*TASK DIRECTIONS*. Repeat the records exactly, so that each line matches the original.

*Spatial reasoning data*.
::::::::
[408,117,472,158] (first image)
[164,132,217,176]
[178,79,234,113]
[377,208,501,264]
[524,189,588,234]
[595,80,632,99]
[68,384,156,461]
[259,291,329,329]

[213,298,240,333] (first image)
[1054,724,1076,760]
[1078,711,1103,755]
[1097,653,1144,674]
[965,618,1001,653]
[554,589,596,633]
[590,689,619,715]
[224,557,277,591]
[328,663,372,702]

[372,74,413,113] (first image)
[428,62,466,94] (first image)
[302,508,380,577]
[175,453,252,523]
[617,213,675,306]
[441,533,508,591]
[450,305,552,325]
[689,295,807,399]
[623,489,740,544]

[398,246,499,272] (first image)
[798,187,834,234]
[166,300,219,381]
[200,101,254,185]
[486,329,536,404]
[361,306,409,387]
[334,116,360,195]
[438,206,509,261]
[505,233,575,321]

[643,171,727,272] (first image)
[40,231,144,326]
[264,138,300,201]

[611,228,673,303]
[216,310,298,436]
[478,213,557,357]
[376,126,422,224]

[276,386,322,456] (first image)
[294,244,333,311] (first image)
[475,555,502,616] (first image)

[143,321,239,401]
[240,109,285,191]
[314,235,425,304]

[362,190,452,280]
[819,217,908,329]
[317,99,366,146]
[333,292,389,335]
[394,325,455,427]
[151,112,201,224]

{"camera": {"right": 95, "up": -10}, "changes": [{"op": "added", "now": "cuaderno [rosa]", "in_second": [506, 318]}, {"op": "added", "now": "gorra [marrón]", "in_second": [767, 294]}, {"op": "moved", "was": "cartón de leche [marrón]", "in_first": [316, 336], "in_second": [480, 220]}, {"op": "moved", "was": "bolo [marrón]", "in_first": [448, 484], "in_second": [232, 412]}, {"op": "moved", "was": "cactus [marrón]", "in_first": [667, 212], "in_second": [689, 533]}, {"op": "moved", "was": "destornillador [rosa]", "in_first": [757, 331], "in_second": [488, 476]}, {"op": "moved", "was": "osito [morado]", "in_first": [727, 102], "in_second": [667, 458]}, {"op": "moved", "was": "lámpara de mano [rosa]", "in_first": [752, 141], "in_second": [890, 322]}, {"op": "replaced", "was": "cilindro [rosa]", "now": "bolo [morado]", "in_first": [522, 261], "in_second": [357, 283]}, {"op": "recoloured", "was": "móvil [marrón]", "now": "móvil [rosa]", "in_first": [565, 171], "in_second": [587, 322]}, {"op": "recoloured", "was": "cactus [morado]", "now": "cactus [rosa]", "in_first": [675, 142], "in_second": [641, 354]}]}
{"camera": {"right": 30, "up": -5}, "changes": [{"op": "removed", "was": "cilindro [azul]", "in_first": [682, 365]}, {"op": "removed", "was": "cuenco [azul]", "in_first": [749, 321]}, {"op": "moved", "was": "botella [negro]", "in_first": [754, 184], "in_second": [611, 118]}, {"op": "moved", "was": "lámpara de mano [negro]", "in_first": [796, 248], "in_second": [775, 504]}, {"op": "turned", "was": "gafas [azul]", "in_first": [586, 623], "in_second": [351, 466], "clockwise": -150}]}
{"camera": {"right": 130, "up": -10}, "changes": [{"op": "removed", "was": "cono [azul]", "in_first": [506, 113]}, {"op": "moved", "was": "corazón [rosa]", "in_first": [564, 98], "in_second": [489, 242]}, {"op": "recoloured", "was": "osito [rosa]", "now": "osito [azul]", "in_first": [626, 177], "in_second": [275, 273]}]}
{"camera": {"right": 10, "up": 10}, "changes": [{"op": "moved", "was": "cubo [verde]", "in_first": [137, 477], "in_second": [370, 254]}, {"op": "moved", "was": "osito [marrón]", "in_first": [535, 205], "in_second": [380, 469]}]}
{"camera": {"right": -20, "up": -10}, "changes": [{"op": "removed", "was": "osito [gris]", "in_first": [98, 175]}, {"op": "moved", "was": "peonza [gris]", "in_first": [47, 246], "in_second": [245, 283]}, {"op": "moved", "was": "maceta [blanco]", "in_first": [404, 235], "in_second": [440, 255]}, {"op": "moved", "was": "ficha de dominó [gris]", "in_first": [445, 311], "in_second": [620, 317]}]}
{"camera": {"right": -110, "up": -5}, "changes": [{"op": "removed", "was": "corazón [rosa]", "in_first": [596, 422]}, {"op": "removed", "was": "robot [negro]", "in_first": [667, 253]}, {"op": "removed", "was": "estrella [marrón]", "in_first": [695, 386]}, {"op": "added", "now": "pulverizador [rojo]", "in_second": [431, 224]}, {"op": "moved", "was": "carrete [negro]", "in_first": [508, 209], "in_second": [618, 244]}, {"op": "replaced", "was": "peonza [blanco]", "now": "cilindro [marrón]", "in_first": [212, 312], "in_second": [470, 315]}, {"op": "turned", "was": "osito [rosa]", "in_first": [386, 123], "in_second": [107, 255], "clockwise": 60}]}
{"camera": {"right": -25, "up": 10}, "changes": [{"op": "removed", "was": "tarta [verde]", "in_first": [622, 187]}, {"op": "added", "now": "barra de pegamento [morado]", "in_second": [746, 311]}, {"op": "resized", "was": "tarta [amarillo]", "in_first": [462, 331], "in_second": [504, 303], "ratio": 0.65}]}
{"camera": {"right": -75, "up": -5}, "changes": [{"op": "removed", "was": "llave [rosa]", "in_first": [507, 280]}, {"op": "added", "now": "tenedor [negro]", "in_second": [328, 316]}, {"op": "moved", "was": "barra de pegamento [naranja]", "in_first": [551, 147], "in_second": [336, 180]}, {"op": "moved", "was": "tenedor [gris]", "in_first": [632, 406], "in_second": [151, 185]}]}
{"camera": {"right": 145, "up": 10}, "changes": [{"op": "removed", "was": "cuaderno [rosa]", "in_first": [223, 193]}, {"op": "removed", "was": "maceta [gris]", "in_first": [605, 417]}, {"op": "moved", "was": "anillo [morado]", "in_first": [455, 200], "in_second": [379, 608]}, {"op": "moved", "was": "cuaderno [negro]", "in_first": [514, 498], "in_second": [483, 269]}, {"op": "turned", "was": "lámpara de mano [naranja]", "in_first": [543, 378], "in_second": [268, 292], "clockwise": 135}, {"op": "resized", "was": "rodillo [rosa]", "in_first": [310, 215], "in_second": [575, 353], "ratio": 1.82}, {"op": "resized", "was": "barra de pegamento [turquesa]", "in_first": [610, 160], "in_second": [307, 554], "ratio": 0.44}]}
::::::::
*ANSWER TO THE PROBLEM*.
[408,117,472,158] (first image)
[164,132,217,176]
[178,79,234,113]
[377,208,501,264]
[524,189,588,234]
[595,80,632,99]
[68,384,156,461]
[259,291,329,329]

[213,298,240,333] (first image)
[1054,724,1076,760]
[1078,711,1103,755]
[1097,653,1144,674]
[965,618,1001,653]
[554,589,596,633]
[590,689,619,715]
[224,557,277,591]
[328,663,372,702]

[372,74,413,113] (first image)
[428,62,466,94] (first image)
[302,508,380,577]
[175,453,252,523]
[617,213,675,306]
[441,533,508,591]
[450,305,552,325]
[689,295,807,399]
[623,489,740,544]

[398,246,499,272] (first image)
[798,187,834,234]
[166,300,219,381]
[200,101,254,185]
[486,329,536,404]
[361,306,409,387]
[334,116,360,195]
[438,206,509,261]
[505,233,575,321]

[643,171,727,272] (first image)
[40,231,144,326]
[264,138,300,201]

[611,228,673,303]
[216,310,298,436]
[478,213,557,357]
[376,126,422,224]

[276,386,322,456] (first image)
[294,244,333,311] (first image)
[475,555,502,616] (first image)

[143,321,239,401]
[240,109,285,191]
[314,235,425,304]

[362,190,452,280]
[819,217,908,329]
[317,99,366,146]
[333,292,389,335]
[394,325,455,427]
[151,112,201,224]

{"camera": {"right": 95, "up": -10}, "changes": [{"op": "added", "now": "cuaderno [rosa]", "in_second": [506, 318]}, {"op": "added", "now": "gorra [marrón]", "in_second": [767, 294]}, {"op": "moved", "was": "cartón de leche [marrón]", "in_first": [316, 336], "in_second": [480, 220]}, {"op": "moved", "was": "bolo [marrón]", "in_first": [448, 484], "in_second": [232, 412]}, {"op": "moved", "was": "cactus [marrón]", "in_first": [667, 212], "in_second": [689, 533]}, {"op": "moved", "was": "destornillador [rosa]", "in_first": [757, 331], "in_second": [488, 476]}, {"op": "moved", "was": "osito [morado]", "in_first": [727, 102], "in_second": [667, 458]}, {"op": "moved", "was": "lámpara de mano [rosa]", "in_first": [752, 141], "in_second": [890, 322]}, {"op": "replaced", "was": "cilindro [rosa]", "now": "bolo [morado]", "in_first": [522, 261], "in_second": [357, 283]}, {"op": "recoloured", "was": "móvil [marrón]", "now": "móvil [rosa]", "in_first": [565, 171], "in_second": [587, 322]}, {"op": "recoloured", "was": "cactus [morado]", "now": "cactus [rosa]", "in_first": [675, 142], "in_second": [641, 354]}]}
{"camera": {"right": 30, "up": -5}, "changes": [{"op": "removed", "was": "cilindro [azul]", "in_first": [682, 365]}, {"op": "removed", "was": "cuenco [azul]", "in_first": [749, 321]}, {"op": "moved", "was": "botella [negro]", "in_first": [754, 184], "in_second": [611, 118]}, {"op": "moved", "was": "lámpara de mano [negro]", "in_first": [796, 248], "in_second": [775, 504]}, {"op": "turned", "was": "gafas [azul]", "in_first": [586, 623], "in_second": [351, 466], "clockwise": -150}]}
{"camera": {"right": 130, "up": -10}, "changes": [{"op": "removed", "was": "cono [azul]", "in_first": [506, 113]}, {"op": "moved", "was": "corazón [rosa]", "in_first": [564, 98], "in_second": [489, 242]}, {"op": "recoloured", "was": "osito [rosa]", "now": "osito [azul]", "in_first": [626, 177], "in_second": [275, 273]}]}
{"camera": {"right": 10, "up": 10}, "changes": [{"op": "moved", "was": "cubo [verde]", "in_first": [137, 477], "in_second": [370, 254]}, {"op": "moved", "was": "osito [marrón]", "in_first": [535, 205], "in_second": [380, 469]}]}
{"camera": {"right": -20, "up": -10}, "changes": [{"op": "removed", "was": "osito [gris]", "in_first": [98, 175]}, {"op": "moved", "was": "peonza [gris]", "in_first": [47, 246], "in_second": [245, 283]}, {"op": "moved", "was": "maceta [blanco]", "in_first": [404, 235], "in_second": [440, 255]}, {"op": "moved", "was": "ficha de dominó [gris]", "in_first": [445, 311], "in_second": [620, 317]}]}
{"camera": {"right": -110, "up": -5}, "changes": [{"op": "removed", "was": "corazón [rosa]", "in_first": [596, 422]}, {"op": "removed", "was": "robot [negro]", "in_first": [667, 253]}, {"op": "removed", "was": "estrella [marrón]", "in_first": [695, 386]}, {"op": "added", "now": "pulverizador [rojo]", "in_second": [431, 224]}, {"op": "moved", "was": "carrete [negro]", "in_first": [508, 209], "in_second": [618, 244]}, {"op": "replaced", "was": "peonza [blanco]", "now": "cilindro [marrón]", "in_first": [212, 312], "in_second": [470, 315]}, {"op": "turned", "was": "osito [rosa]", "in_first": [386, 123], "in_second": [107, 255], "clockwise": 60}]}
{"camera": {"right": -25, "up": 10}, "changes": [{"op": "removed", "was": "tarta [verde]", "in_first": [622, 187]}, {"op": "added", "now": "barra de pegamento [morado]", "in_second": [746, 311]}, {"op": "resized", "was": "tarta [amarillo]", "in_first": [462, 331], "in_second": [504, 303], "ratio": 0.65}]}
{"camera": {"right": -75, "up": -5}, "changes": [{"op": "removed", "was": "llave [rosa]", "in_first": [507, 280]}, {"op": "added", "now": "tenedor [negro]", "in_second": [328, 316]}, {"op": "moved", "was": "barra de pegamento [naranja]", "in_first": [551, 147], "in_second": [336, 180]}, {"op": "moved", "was": "tenedor [gris]", "in_first": [632, 406], "in_second": [151, 185]}]}
{"camera": {"right": 145, "up": 10}, "changes": [{"op": "removed", "was": "cuaderno [rosa]", "in_first": [223, 193]}, {"op": "removed", "was": "maceta [gris]", "in_first": [605, 417]}, {"op": "moved", "was": "anillo [morado]", "in_first": [455, 200], "in_second": [379, 608]}, {"op": "moved", "was": "cuaderno [negro]", "in_first": [514, 498], "in_second": [483, 269]}, {"op": "turned", "was": "lámpara de mano [naranja]", "in_first": [543, 378], "in_second": [268, 292], "clockwise": 135}, {"op": "resized", "was": "rodillo [rosa]", "in_first": [310, 215], "in_second": [575, 353], "ratio": 1.82}, {"op": "resized", "was": "barra de pegamento [turquesa]", "in_first": [610, 160], "in_second": [307, 554], "ratio": 0.44}]}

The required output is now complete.